# What is needed:
Rewrite the material starting at the line containing "Does black satin" and ending at the line containing "Image resolution: width=512", with "tuxedo" changed to "suit jacket" and everything else left as it is. Leave the pictures out of your answer.

# Dataset records:
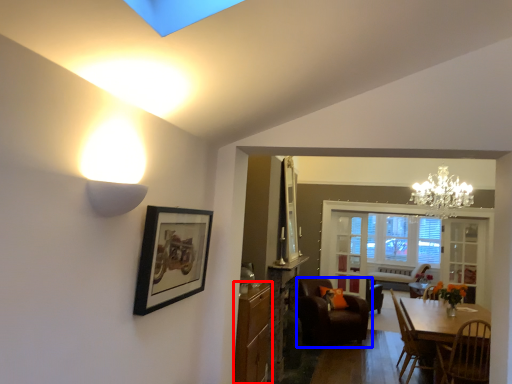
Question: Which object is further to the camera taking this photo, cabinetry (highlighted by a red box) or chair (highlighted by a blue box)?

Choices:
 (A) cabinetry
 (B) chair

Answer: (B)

---

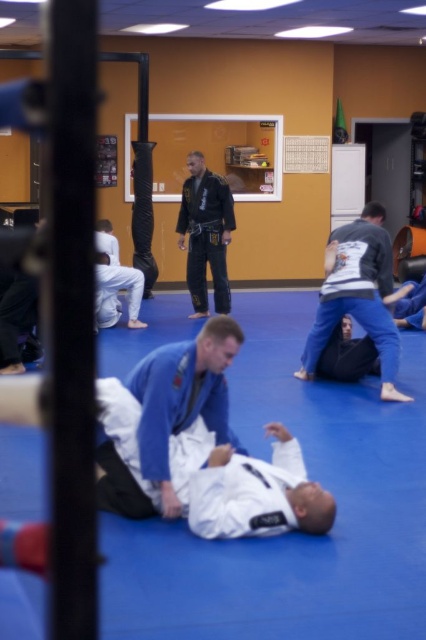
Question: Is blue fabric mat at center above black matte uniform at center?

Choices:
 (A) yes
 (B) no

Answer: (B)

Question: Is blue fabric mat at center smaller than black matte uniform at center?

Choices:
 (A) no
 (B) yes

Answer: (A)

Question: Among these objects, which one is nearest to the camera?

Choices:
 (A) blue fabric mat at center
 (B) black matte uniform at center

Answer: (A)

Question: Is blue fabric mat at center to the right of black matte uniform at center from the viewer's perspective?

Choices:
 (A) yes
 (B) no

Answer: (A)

...

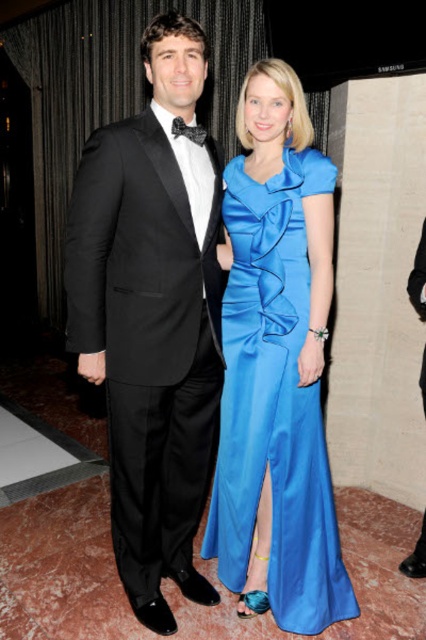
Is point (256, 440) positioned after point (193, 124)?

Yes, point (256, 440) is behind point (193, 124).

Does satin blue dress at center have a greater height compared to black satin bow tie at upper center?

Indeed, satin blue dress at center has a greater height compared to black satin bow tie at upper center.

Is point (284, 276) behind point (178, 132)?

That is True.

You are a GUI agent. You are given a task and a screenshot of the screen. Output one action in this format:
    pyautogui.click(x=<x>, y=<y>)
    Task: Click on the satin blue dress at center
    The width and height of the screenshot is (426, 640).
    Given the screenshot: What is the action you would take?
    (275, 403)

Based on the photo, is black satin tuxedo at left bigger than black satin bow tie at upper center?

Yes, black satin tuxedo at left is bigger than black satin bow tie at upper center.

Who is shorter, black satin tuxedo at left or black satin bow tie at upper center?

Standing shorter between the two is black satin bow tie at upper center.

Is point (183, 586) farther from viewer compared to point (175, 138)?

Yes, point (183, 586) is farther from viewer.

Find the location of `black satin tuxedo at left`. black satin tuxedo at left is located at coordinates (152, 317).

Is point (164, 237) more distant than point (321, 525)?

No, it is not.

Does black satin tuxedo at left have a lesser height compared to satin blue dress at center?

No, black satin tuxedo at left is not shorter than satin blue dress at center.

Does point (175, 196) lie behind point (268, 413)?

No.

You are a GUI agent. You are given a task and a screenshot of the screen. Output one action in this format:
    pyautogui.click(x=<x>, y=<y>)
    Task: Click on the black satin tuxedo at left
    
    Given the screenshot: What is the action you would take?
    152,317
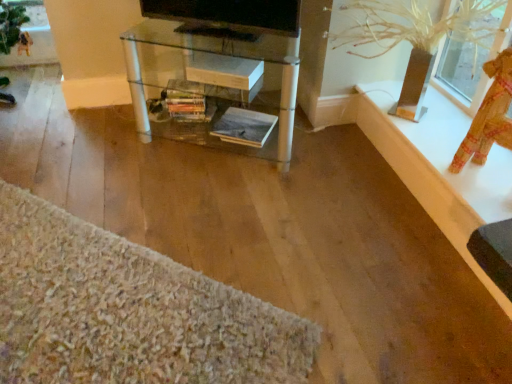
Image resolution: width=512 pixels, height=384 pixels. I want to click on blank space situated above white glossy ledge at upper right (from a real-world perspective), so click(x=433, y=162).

# Correct answer:
Does black satin suit jacket at left have a lesser height compared to satin blue dress at center?

No, black satin suit jacket at left is not shorter than satin blue dress at center.

Does point (175, 196) lie behind point (268, 413)?

No.

You are a GUI agent. You are given a task and a screenshot of the screen. Output one action in this format:
    pyautogui.click(x=<x>, y=<y>)
    Task: Click on the black satin suit jacket at left
    
    Given the screenshot: What is the action you would take?
    152,317
Image resolution: width=512 pixels, height=384 pixels. I want to click on blank space situated above white glossy ledge at upper right (from a real-world perspective), so click(x=433, y=162).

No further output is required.